▶ **Problem**
Beneath this line sits some data. Return only its lines from the one holding "C4: 2.2nF (N6, N11) -> 2.2nF (N6, N21)" through the one holding "R11: 390k (0V, VS) -> 390k (N4, VS)", inclusive, exactly, with the images removed.

***** Data for processing

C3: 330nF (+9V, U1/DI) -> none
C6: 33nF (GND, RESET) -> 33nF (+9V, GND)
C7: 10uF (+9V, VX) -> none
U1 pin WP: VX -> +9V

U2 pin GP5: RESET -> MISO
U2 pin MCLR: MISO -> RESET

**********
***** Data for processing

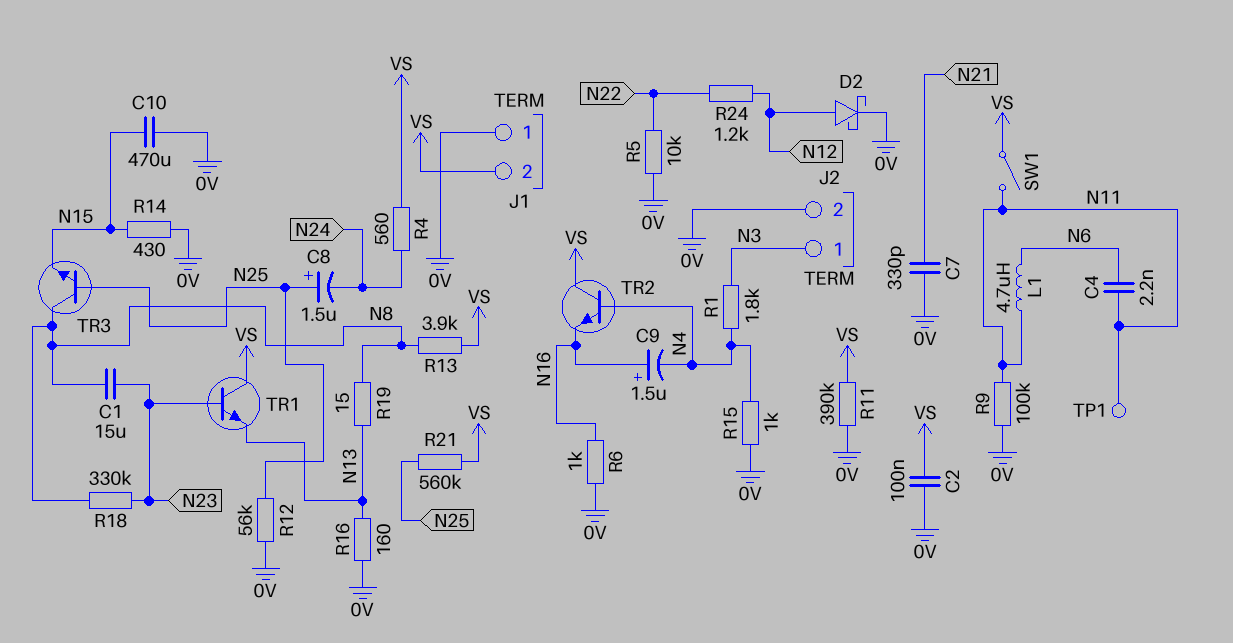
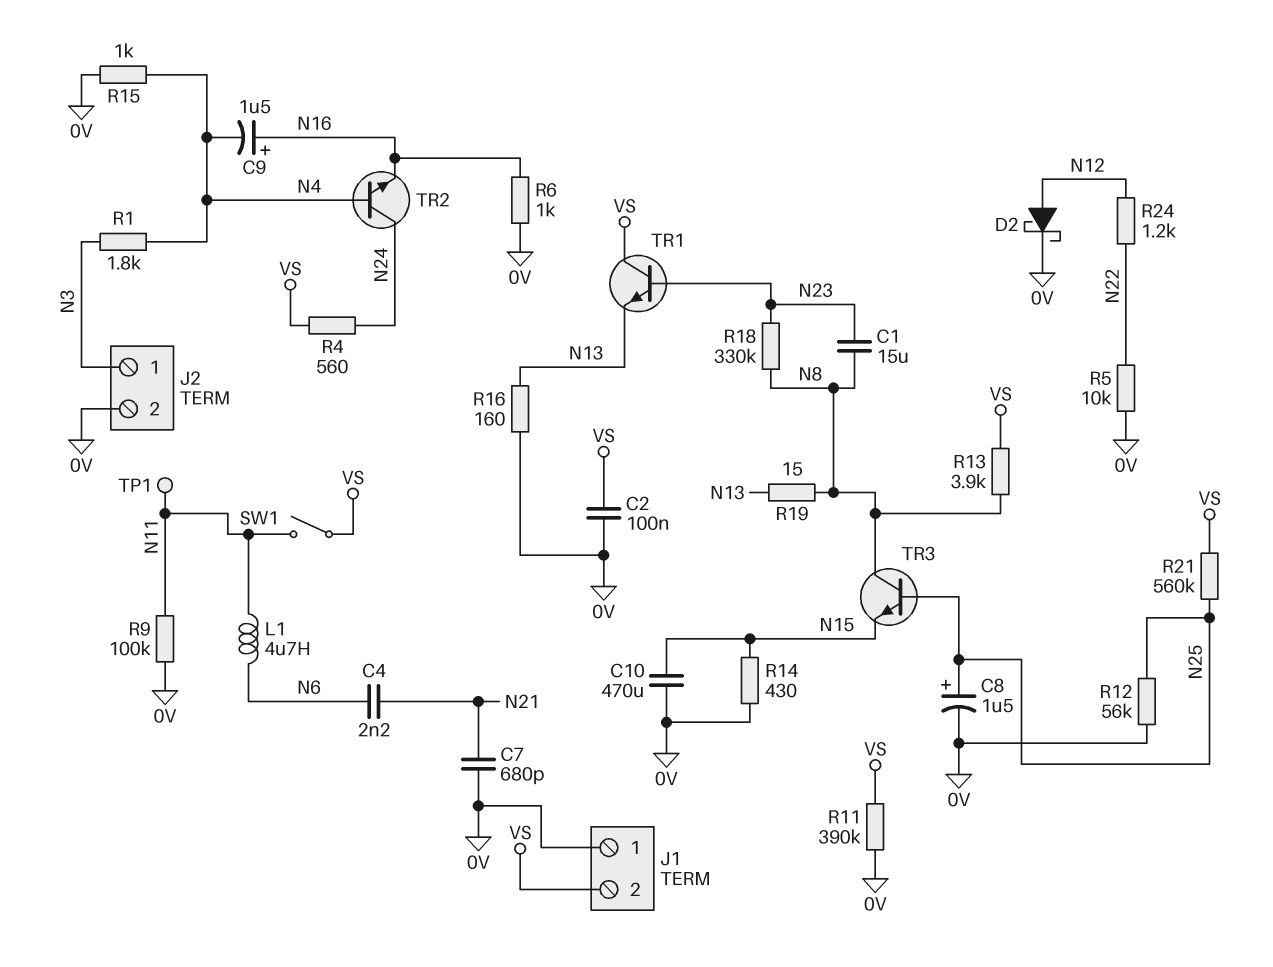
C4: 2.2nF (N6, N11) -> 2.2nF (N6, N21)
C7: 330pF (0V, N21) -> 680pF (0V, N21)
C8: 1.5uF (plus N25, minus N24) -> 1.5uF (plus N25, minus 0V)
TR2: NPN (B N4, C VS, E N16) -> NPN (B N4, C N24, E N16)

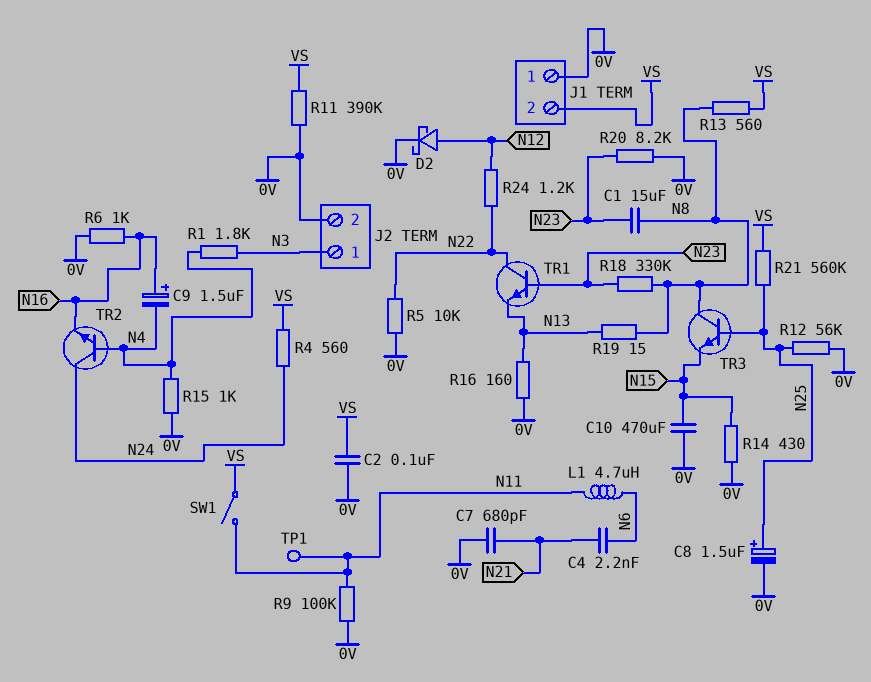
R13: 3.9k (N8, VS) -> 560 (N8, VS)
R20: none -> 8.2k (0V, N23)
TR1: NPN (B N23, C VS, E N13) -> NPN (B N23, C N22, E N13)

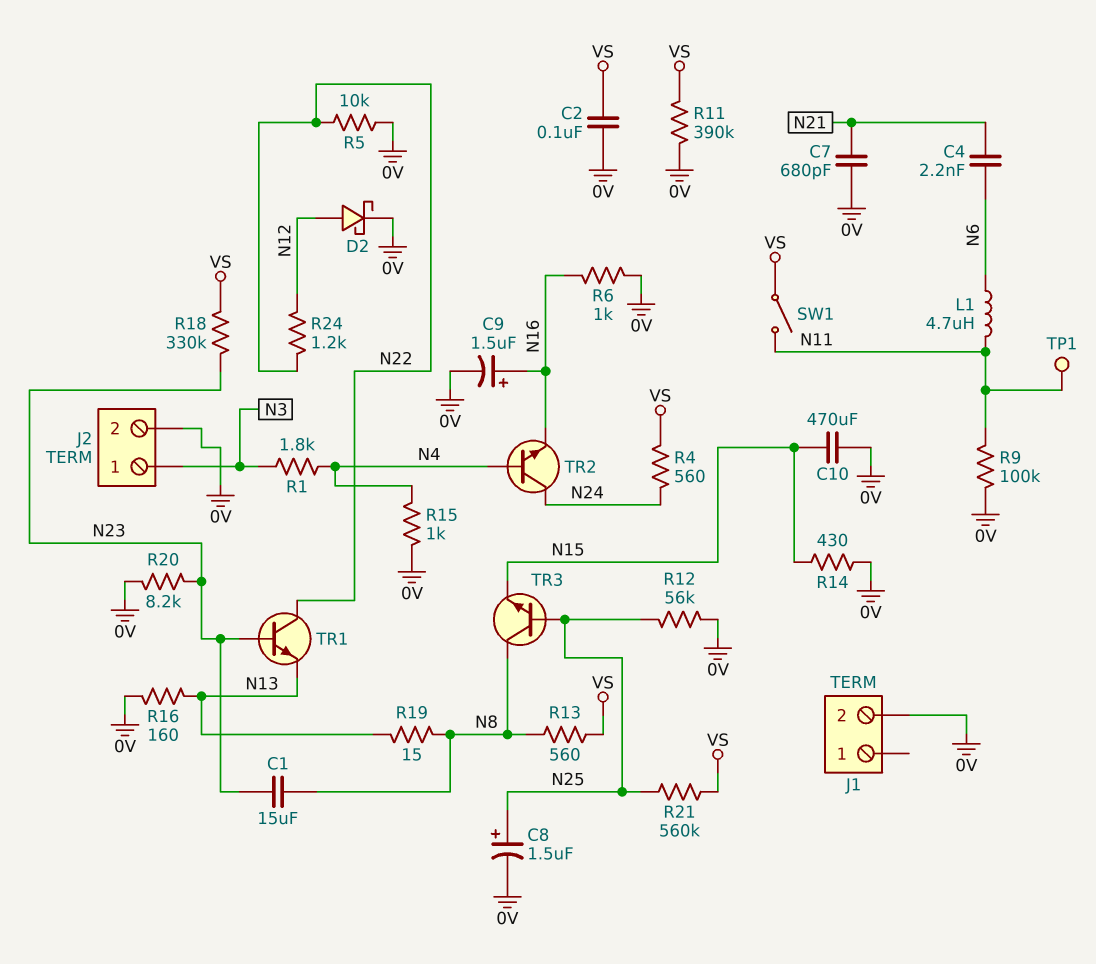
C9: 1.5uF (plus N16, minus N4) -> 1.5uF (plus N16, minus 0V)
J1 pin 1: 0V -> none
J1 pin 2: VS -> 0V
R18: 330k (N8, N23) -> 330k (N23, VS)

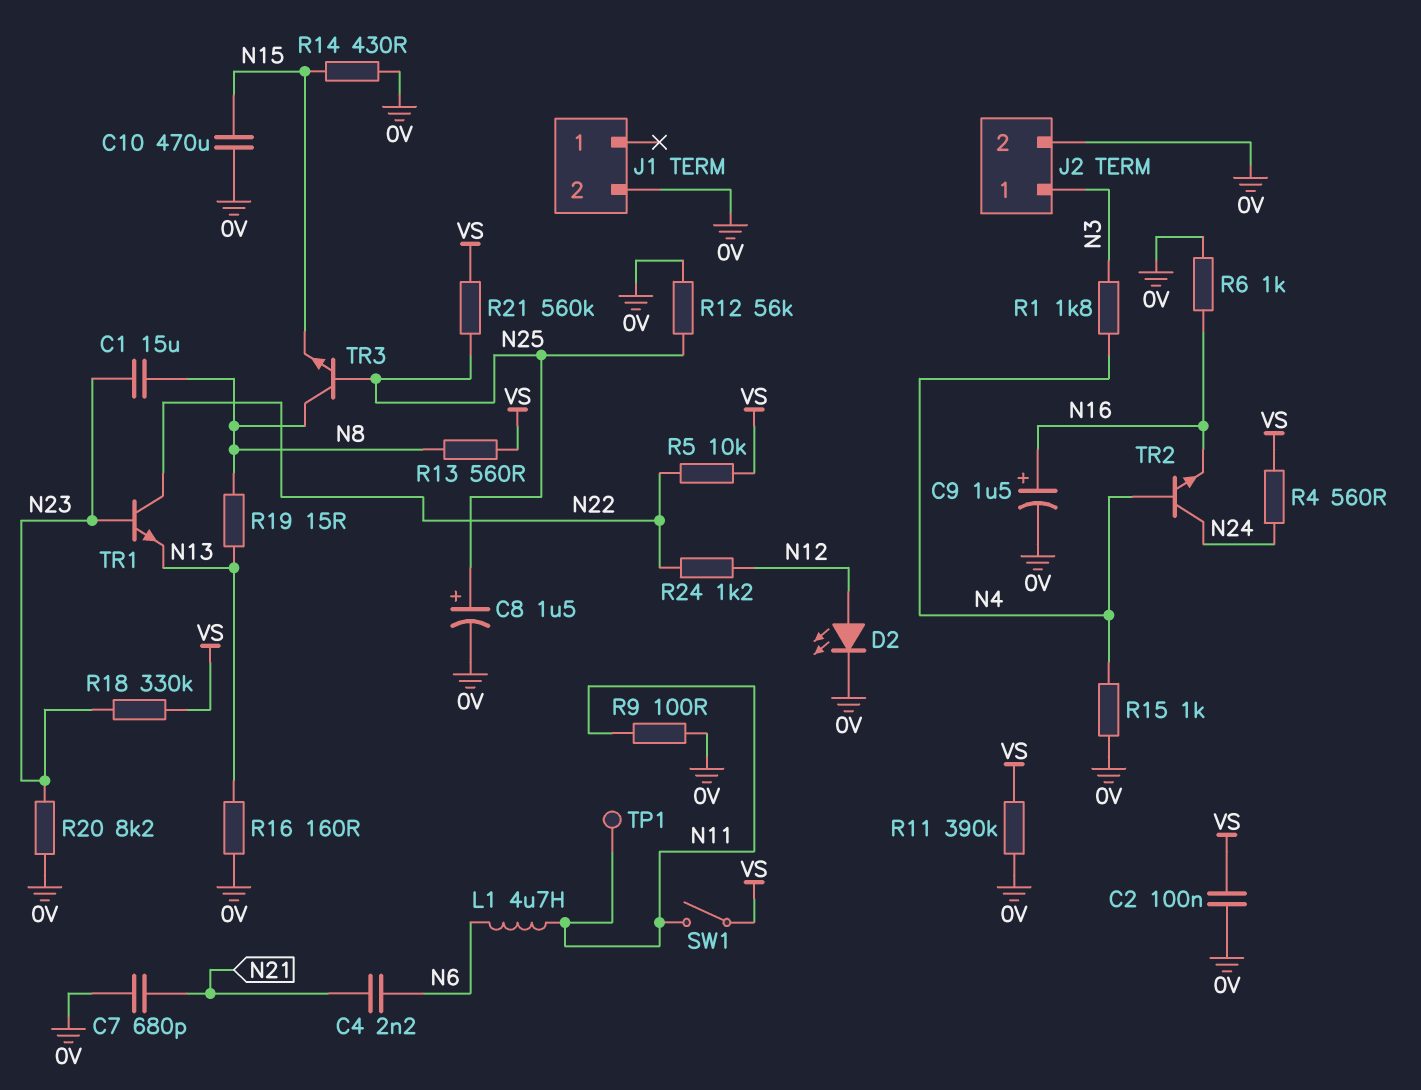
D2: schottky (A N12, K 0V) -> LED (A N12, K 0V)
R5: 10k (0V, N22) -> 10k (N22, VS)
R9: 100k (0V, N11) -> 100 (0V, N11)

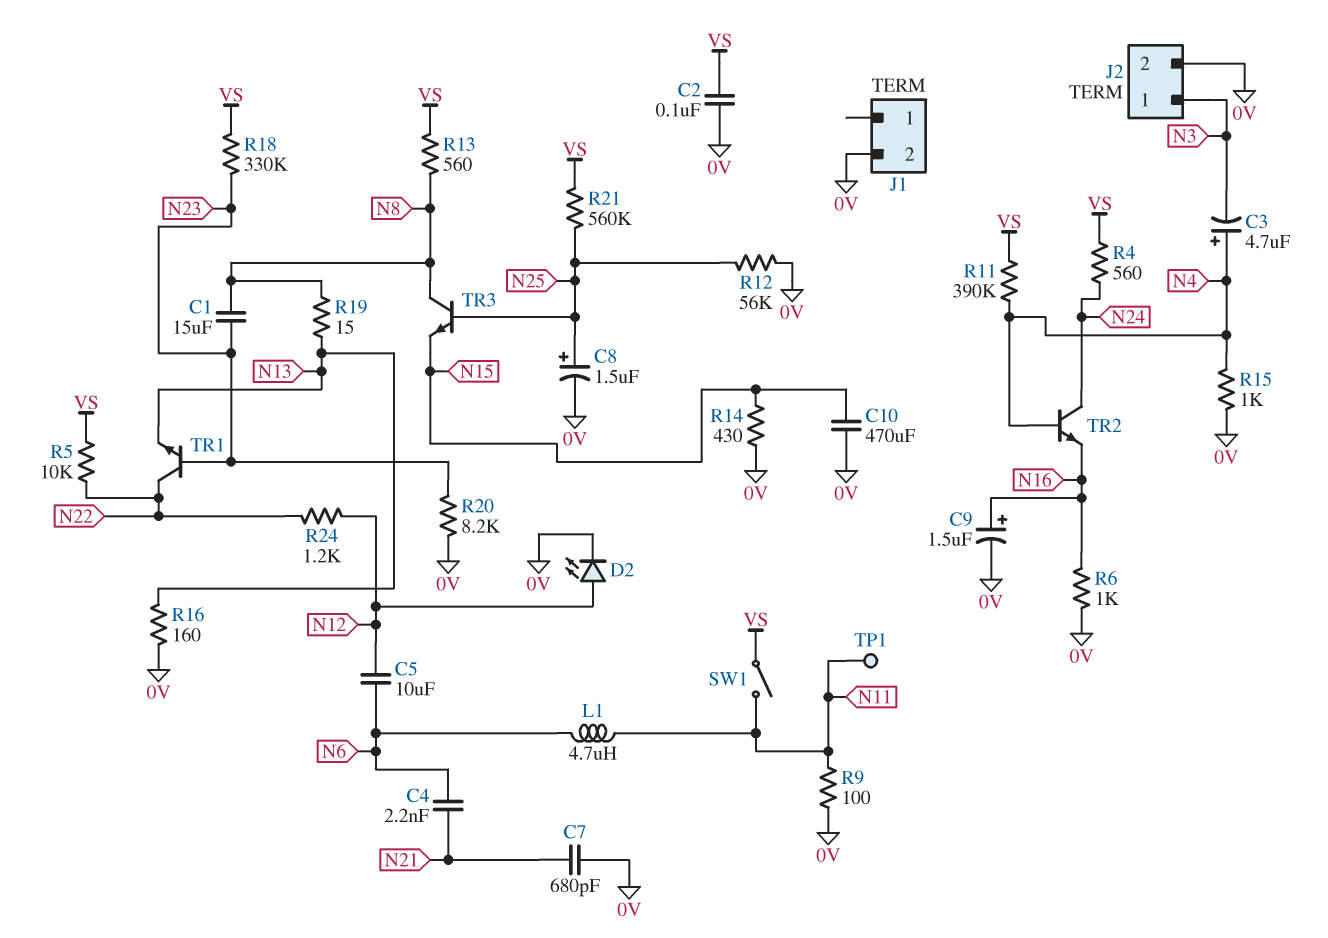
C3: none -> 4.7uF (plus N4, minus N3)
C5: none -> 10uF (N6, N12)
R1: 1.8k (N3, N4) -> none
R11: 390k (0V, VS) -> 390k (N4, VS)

**********

▶ **Task result**
C4: 2.2nF (N6, N11) -> 2.2nF (N6, N21)
C7: 330pF (0V, N21) -> 680pF (0V, N21)
C8: 1.5uF (plus N25, minus N24) -> 1.5uF (plus N25, minus 0V)
TR2: NPN (B N4, C VS, E N16) -> NPN (B N4, C N24, E N16)

R13: 3.9k (N8, VS) -> 560 (N8, VS)
R20: none -> 8.2k (0V, N23)
TR1: NPN (B N23, C VS, E N13) -> NPN (B N23, C N22, E N13)

C9: 1.5uF (plus N16, minus N4) -> 1.5uF (plus N16, minus 0V)
J1 pin 1: 0V -> none
J1 pin 2: VS -> 0V
R18: 330k (N8, N23) -> 330k (N23, VS)

D2: schottky (A N12, K 0V) -> LED (A N12, K 0V)
R5: 10k (0V, N22) -> 10k (N22, VS)
R9: 100k (0V, N11) -> 100 (0V, N11)

C3: none -> 4.7uF (plus N4, minus N3)
C5: none -> 10uF (N6, N12)
R1: 1.8k (N3, N4) -> none
R11: 390k (0V, VS) -> 390k (N4, VS)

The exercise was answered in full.